[START OF Supplied entries]
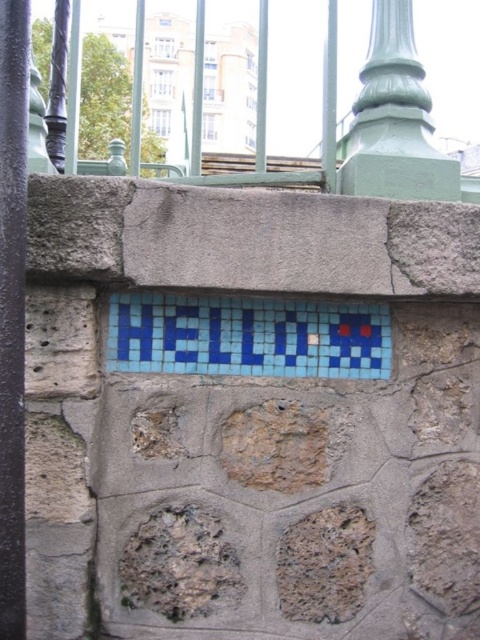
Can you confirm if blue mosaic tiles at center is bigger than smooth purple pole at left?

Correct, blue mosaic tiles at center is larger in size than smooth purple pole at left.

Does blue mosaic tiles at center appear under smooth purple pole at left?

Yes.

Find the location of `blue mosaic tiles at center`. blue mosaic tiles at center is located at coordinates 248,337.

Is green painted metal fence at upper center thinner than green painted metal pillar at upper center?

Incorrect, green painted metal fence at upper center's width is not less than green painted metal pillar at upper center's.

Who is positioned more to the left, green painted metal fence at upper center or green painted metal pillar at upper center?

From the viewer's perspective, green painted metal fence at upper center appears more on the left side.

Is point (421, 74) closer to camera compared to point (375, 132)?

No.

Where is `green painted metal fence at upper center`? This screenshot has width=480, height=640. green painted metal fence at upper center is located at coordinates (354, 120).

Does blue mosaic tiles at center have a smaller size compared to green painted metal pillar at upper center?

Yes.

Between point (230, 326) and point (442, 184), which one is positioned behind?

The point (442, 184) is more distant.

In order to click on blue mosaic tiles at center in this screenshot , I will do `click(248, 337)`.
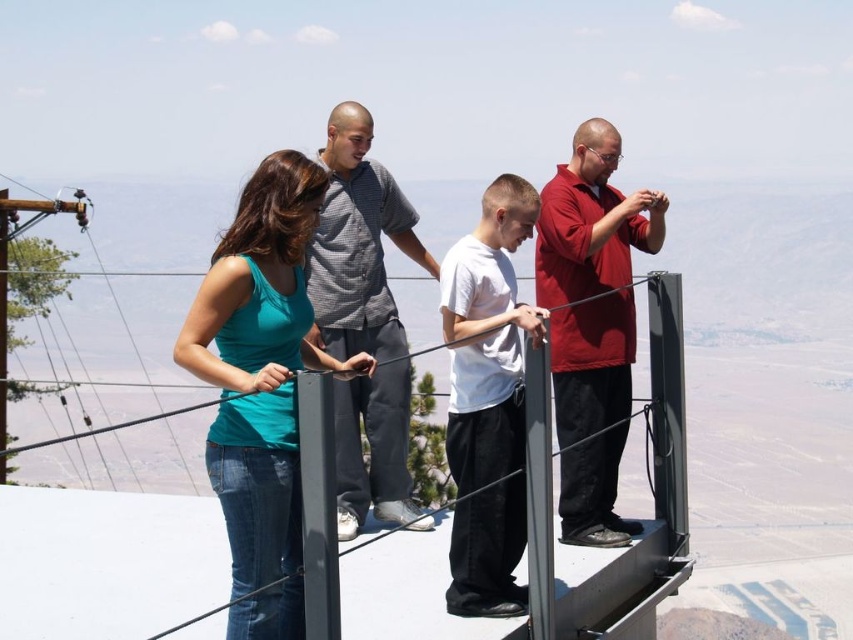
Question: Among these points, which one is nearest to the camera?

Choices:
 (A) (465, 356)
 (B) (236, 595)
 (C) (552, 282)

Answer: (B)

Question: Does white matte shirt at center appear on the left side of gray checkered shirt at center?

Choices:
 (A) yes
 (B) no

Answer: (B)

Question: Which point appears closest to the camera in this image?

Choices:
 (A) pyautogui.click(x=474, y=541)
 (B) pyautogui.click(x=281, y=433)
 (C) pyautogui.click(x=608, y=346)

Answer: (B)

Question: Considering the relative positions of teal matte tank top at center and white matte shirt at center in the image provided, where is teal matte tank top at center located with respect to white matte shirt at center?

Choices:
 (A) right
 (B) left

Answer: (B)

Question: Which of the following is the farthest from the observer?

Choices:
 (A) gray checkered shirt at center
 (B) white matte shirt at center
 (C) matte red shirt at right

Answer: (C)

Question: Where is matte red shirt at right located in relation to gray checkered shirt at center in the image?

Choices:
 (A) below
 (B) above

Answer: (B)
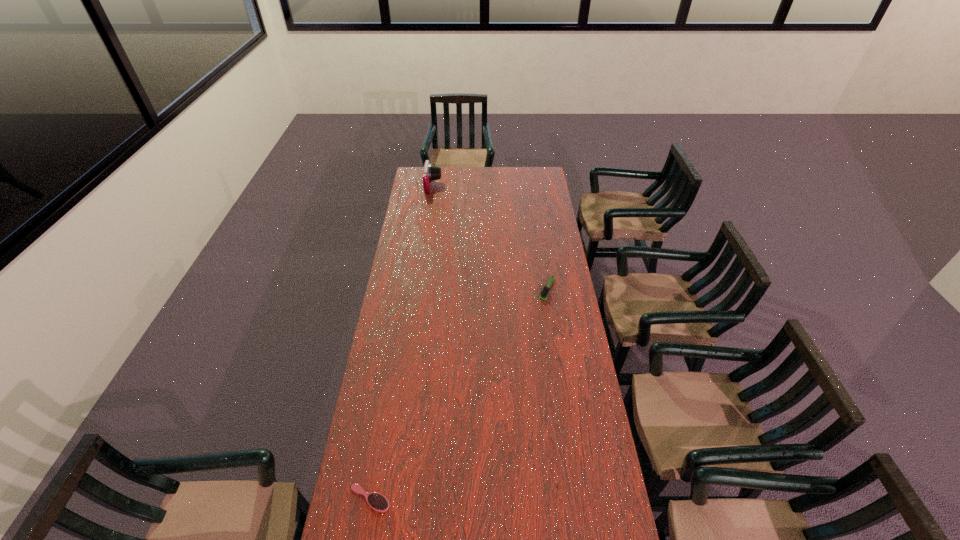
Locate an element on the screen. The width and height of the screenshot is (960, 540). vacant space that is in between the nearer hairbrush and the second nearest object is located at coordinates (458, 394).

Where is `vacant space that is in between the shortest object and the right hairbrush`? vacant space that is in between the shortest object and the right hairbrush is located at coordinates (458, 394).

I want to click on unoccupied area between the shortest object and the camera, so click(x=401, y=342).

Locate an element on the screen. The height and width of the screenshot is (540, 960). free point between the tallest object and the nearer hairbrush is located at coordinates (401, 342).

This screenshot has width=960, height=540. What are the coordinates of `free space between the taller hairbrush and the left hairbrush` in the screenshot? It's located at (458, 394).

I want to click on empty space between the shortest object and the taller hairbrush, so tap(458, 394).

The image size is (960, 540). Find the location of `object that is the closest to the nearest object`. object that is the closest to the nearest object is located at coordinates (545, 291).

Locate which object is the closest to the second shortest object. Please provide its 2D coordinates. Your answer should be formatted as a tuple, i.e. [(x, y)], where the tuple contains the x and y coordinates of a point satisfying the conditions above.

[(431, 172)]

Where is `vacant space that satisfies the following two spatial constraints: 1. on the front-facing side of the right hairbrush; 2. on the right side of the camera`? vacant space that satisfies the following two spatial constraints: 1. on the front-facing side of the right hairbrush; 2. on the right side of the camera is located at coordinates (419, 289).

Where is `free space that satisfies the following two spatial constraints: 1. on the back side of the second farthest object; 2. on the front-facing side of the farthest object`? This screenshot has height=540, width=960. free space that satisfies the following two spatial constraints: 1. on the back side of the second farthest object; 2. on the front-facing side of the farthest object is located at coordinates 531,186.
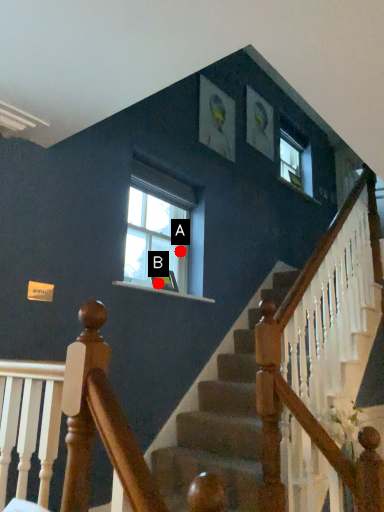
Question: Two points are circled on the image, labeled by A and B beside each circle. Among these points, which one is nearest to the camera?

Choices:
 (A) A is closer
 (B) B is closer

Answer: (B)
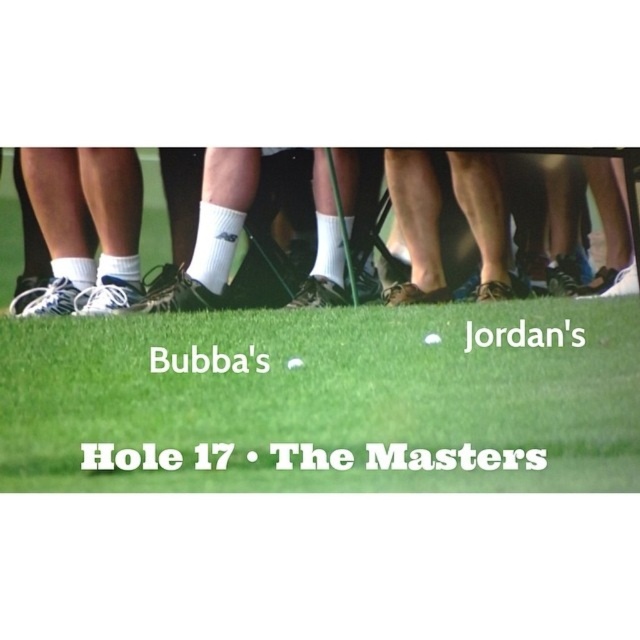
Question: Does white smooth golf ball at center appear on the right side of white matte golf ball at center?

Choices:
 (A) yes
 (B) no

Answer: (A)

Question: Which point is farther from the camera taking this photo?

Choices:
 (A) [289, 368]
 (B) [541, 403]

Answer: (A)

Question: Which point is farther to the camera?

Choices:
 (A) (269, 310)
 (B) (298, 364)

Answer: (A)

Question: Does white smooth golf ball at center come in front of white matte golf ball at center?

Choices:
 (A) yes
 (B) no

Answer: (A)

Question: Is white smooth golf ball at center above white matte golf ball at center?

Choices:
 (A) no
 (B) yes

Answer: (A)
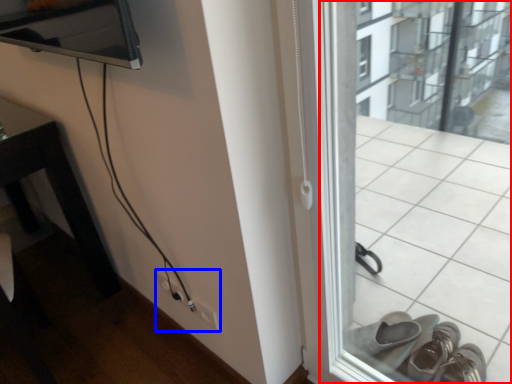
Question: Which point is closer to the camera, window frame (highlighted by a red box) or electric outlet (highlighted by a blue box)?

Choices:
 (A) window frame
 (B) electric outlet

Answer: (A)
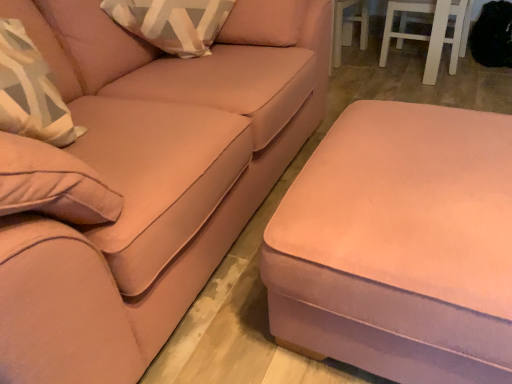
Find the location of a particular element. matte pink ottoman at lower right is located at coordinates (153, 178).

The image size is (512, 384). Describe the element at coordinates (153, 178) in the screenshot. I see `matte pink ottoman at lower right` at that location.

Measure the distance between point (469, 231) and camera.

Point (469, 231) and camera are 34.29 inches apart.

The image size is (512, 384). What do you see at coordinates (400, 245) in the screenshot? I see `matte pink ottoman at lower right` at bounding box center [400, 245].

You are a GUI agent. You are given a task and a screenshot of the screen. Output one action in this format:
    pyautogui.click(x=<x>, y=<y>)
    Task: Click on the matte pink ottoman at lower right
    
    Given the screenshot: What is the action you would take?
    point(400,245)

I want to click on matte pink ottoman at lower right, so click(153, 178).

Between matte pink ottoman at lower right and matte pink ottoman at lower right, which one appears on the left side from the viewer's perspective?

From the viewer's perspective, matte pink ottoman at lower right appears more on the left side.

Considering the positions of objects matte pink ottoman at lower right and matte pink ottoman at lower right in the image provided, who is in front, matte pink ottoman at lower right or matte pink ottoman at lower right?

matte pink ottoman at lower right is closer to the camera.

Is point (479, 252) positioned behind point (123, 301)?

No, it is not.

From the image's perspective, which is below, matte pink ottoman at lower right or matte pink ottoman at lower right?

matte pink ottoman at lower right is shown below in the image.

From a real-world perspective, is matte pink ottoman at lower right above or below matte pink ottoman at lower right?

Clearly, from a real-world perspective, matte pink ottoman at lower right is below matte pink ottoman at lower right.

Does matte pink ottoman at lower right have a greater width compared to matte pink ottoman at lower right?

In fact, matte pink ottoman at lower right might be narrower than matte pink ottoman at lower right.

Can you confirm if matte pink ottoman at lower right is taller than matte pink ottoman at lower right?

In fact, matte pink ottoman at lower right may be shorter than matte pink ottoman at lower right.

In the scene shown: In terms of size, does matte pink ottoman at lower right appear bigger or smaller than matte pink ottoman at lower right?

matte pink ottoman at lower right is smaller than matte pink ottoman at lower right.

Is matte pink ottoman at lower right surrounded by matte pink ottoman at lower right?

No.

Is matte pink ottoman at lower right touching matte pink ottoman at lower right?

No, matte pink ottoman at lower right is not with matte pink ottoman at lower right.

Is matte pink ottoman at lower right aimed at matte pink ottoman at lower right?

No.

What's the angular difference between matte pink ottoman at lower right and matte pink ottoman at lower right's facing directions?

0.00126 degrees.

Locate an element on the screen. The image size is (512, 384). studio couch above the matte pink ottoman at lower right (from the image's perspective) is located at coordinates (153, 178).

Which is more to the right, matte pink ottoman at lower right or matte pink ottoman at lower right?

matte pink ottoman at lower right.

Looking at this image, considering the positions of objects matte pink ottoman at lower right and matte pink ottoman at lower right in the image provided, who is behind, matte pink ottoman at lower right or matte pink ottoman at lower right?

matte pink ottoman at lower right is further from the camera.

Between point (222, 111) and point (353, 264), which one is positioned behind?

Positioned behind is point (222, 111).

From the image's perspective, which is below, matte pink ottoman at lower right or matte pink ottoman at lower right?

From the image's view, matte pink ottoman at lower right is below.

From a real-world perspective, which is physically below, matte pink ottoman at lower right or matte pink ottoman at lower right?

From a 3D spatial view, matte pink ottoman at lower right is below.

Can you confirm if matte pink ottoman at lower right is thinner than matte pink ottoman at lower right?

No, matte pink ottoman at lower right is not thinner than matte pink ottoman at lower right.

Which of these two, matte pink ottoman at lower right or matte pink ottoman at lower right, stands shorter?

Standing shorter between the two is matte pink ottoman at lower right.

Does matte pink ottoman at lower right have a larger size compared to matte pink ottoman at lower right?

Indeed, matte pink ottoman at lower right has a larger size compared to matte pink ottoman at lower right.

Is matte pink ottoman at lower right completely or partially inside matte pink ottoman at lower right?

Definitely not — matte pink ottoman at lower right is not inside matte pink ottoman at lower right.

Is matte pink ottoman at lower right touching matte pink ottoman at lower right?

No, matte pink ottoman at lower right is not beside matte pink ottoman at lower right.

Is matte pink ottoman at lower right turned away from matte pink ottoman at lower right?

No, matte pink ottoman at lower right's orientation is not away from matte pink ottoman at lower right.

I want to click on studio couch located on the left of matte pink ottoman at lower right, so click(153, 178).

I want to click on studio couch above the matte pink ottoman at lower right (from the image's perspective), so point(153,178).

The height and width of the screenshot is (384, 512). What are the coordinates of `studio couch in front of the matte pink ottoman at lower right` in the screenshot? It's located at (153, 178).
[END OF Supplied entries]
Please arrange the rows, from the line containing "From a real-world perspective, which" through the last row, as a JSON list of strings with one string per line. Include that first line and leave out blank lines.

_Answer for this exercise_
[
  "From a real-world perspective, which is physically below, matte pink ottoman at lower right or matte pink ottoman at lower right?",
  "From a 3D spatial view, matte pink ottoman at lower right is below.",
  "Can you confirm if matte pink ottoman at lower right is thinner than matte pink ottoman at lower right?",
  "No, matte pink ottoman at lower right is not thinner than matte pink ottoman at lower right.",
  "Which of these two, matte pink ottoman at lower right or matte pink ottoman at lower right, stands shorter?",
  "Standing shorter between the two is matte pink ottoman at lower right.",
  "Does matte pink ottoman at lower right have a larger size compared to matte pink ottoman at lower right?",
  "Indeed, matte pink ottoman at lower right has a larger size compared to matte pink ottoman at lower right.",
  "Is matte pink ottoman at lower right completely or partially inside matte pink ottoman at lower right?",
  "Definitely not — matte pink ottoman at lower right is not inside matte pink ottoman at lower right.",
  "Is matte pink ottoman at lower right touching matte pink ottoman at lower right?",
  "No, matte pink ottoman at lower right is not beside matte pink ottoman at lower right.",
  "Is matte pink ottoman at lower right turned away from matte pink ottoman at lower right?",
  "No, matte pink ottoman at lower right's orientation is not away from matte pink ottoman at lower right.",
  "I want to click on studio couch located on the left of matte pink ottoman at lower right, so click(153, 178).",
  "I want to click on studio couch above the matte pink ottoman at lower right (from the image's perspective), so point(153,178).",
  "The height and width of the screenshot is (384, 512). What are the coordinates of `studio couch in front of the matte pink ottoman at lower right` in the screenshot? It's located at (153, 178)."
]